[RECORDED INFORMATION — start]

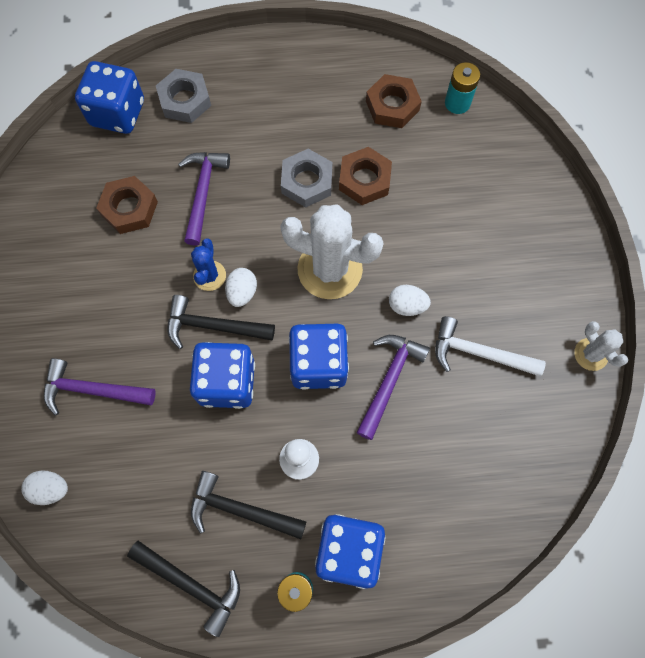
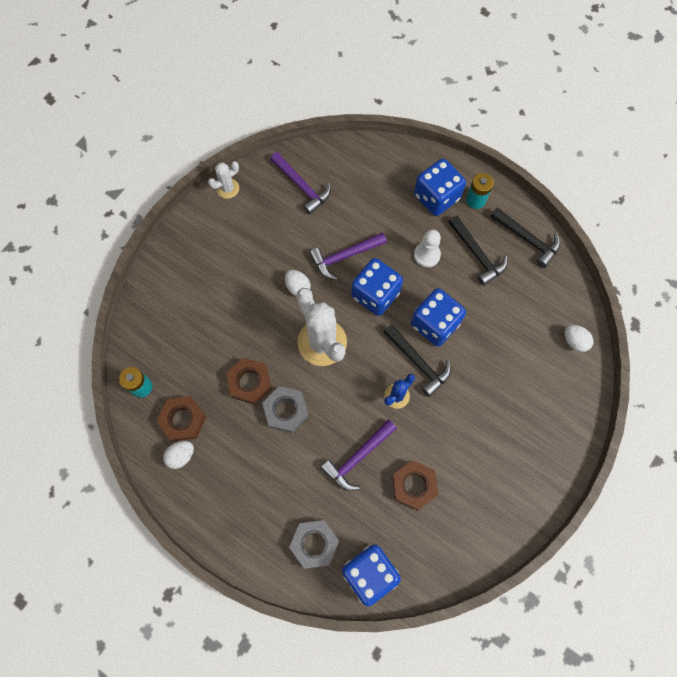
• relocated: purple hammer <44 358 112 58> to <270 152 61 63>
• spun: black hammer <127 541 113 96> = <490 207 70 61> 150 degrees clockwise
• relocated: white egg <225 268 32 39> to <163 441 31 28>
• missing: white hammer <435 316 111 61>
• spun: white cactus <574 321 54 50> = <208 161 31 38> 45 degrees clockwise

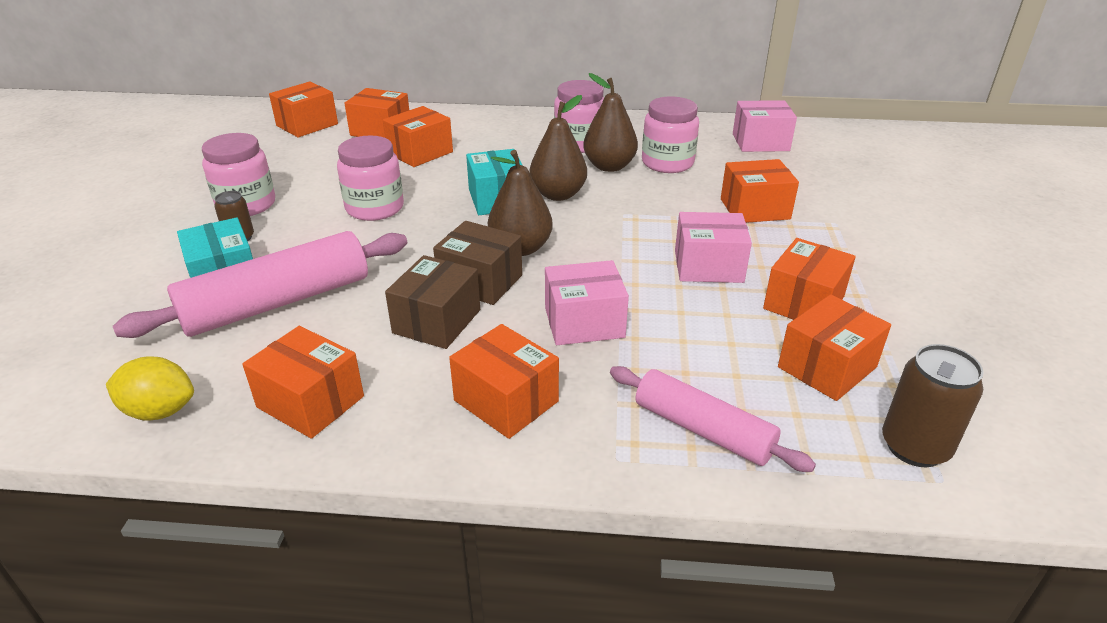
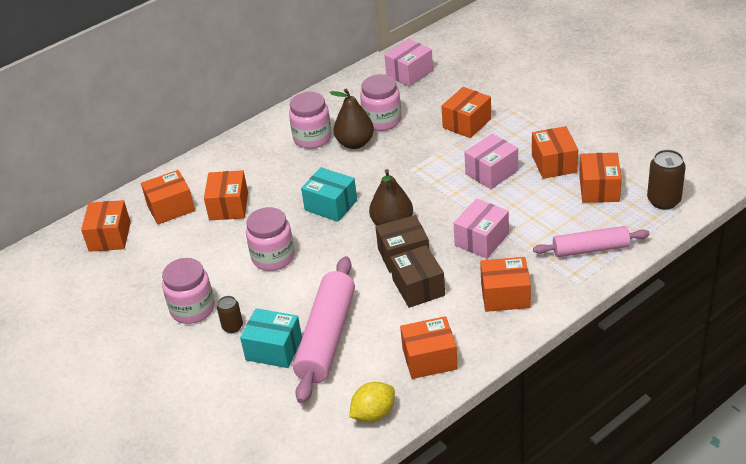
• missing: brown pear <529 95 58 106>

[RECORDED INFORMATION — finish]

### [EXERCISE AIM]
Taking the records above as input, show every line in which the word "spun" is present.

### [EXPECTED ANSWER]
• spun: black hammer <127 541 113 96> = <490 207 70 61> 150 degrees clockwise
• spun: white cactus <574 321 54 50> = <208 161 31 38> 45 degrees clockwise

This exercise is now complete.